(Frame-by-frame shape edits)
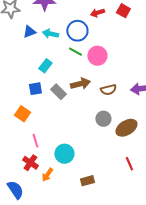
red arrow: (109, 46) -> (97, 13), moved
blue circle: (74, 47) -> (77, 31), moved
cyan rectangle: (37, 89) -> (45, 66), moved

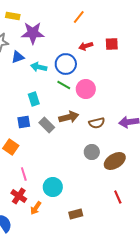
red square: (123, 11) -> (112, 44), turned -32
blue triangle: (29, 32) -> (18, 57), moved
cyan rectangle: (45, 66) -> (34, 99), turned -56

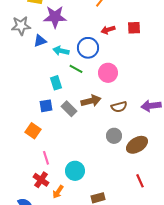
green line: (64, 85) -> (76, 69), moved

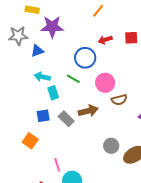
cyan arrow: (61, 51) -> (42, 77), moved
brown semicircle: (119, 107) -> (119, 100), moved
pink line: (46, 158) -> (57, 165), moved

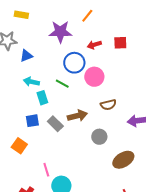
purple star: (52, 27) -> (60, 32), moved
pink circle: (105, 83) -> (94, 77), moved
gray circle: (111, 146) -> (99, 137), moved

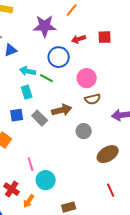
pink circle: (94, 77) -> (87, 78), moved
cyan arrow: (31, 82) -> (28, 71), moved

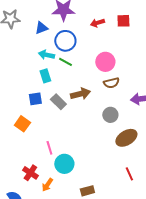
blue triangle: (11, 50) -> (41, 28), moved
blue circle: (59, 57) -> (65, 41), moved
gray circle: (84, 131) -> (110, 115), moved

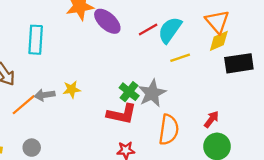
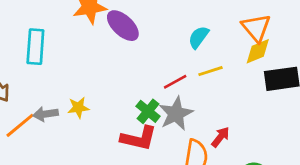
red line: (148, 29) -> (175, 82), moved
cyan semicircle: (170, 30) -> (199, 37), size x0.7
red arrow: (211, 119) -> (220, 137), moved

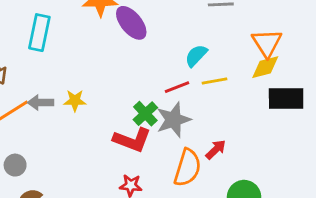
cyan semicircle: (199, 37) -> (196, 56), moved

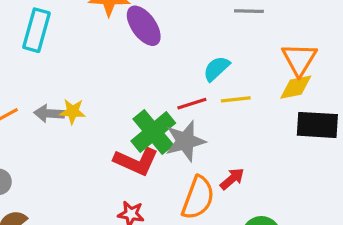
gray arrow: (41, 103) -> (49, 113), moved
green cross: (145, 114) -> (153, 132), size x1.5

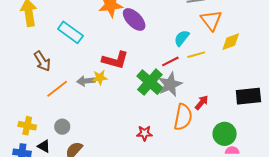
cyan rectangle: (37, 30) -> (70, 32), turned -60
orange triangle: (299, 59) -> (211, 20), moved
black rectangle: (317, 125) -> (248, 96), moved
red L-shape: (136, 161) -> (115, 60), moved

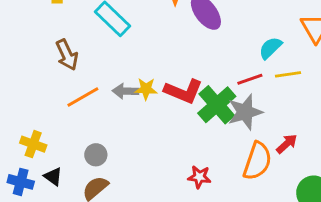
red L-shape: (115, 60) -> (183, 91), moved
gray circle: (62, 127) -> (96, 155), moved

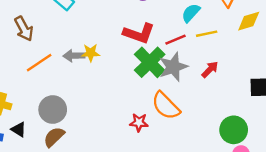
red L-shape: (183, 91) -> (139, 33), moved
red arrow: (287, 144) -> (210, 69), moved
gray circle: (96, 155) -> (53, 109), size x1.5
orange semicircle: (257, 161) -> (166, 106), moved, turned 120

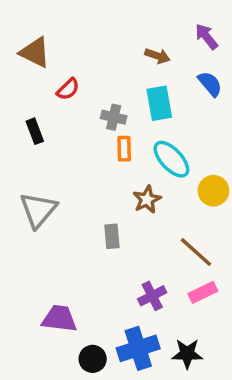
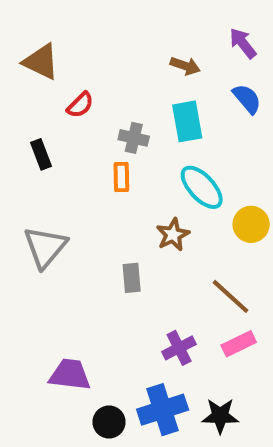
orange rectangle: (124, 149) -> (121, 177), moved

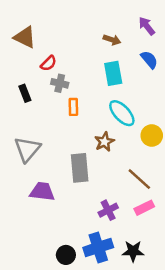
gray cross: (134, 138) -> (60, 83), moved
gray rectangle: (132, 278) -> (80, 168), size x1.6
purple trapezoid: (70, 375) -> (42, 191), moved

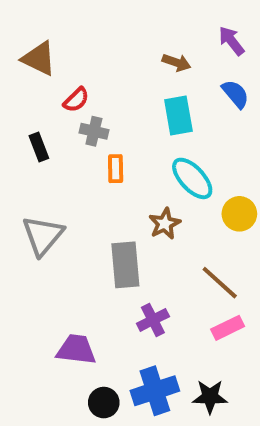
purple trapezoid: (42, 191) -> (76, 349), moved
purple cross: (108, 210) -> (153, 320), moved

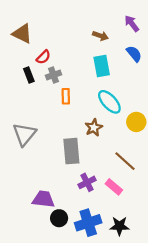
gray cross: (94, 131) -> (53, 75), turned -32
black rectangle: (39, 147) -> (29, 75), moved
pink rectangle: (228, 328) -> (114, 187), moved, turned 66
black circle: (104, 403) -> (59, 218), moved

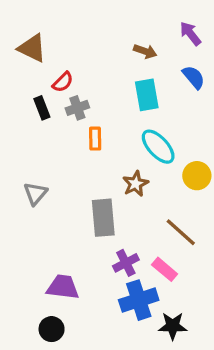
gray triangle: (24, 134) -> (35, 193), size x0.7
black circle: (59, 218) -> (52, 329), moved
blue cross: (88, 223) -> (139, 300), moved

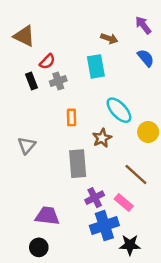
cyan rectangle: (147, 95) -> (96, 66), moved
orange rectangle: (95, 139) -> (72, 117), moved

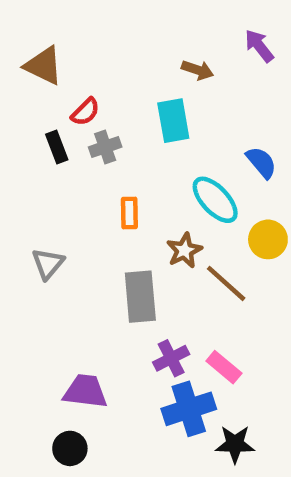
blue semicircle: (146, 58) -> (261, 162), moved
brown line: (136, 175) -> (226, 283), moved

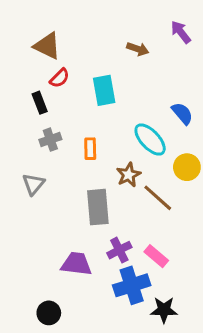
brown triangle: (44, 66) -> (47, 46), moved
cyan rectangle: (173, 121) -> (104, 90), moved
gray cross: (105, 147) -> (50, 140), moved
purple trapezoid: (85, 391) -> (76, 264), moved

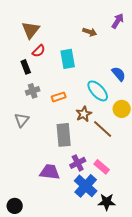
purple arrow: (181, 32) -> (118, 21), turned 70
brown triangle: (47, 46) -> (31, 30), turned 42
orange rectangle: (90, 149) -> (59, 97), turned 72
blue cross: (132, 285) -> (86, 186), turned -30
black circle: (49, 313) -> (15, 206), moved

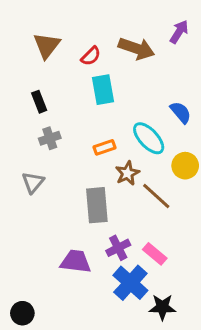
brown arrow: (90, 32) -> (136, 48), size x1.6
red semicircle: (39, 51) -> (91, 56), moved
orange rectangle: (59, 97) -> (105, 147), moved

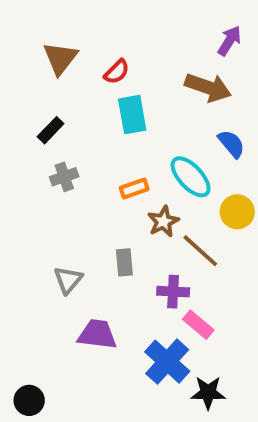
brown arrow: (136, 48) -> (208, 87), moved
black rectangle: (39, 102) -> (51, 130), turned 65
gray triangle: (33, 182) -> (68, 280), moved
gray rectangle: (97, 205) -> (124, 262), size x0.6
purple cross: (118, 248) -> (173, 292), moved, turned 30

— REQUIREMENT —
Copy out each line from the preceding entries that mentions the word "trapezoid".

— FINAL ANSWER —
purple trapezoid: (70, 375) -> (42, 191), moved
purple trapezoid: (42, 191) -> (76, 349), moved
purple trapezoid: (85, 391) -> (76, 264), moved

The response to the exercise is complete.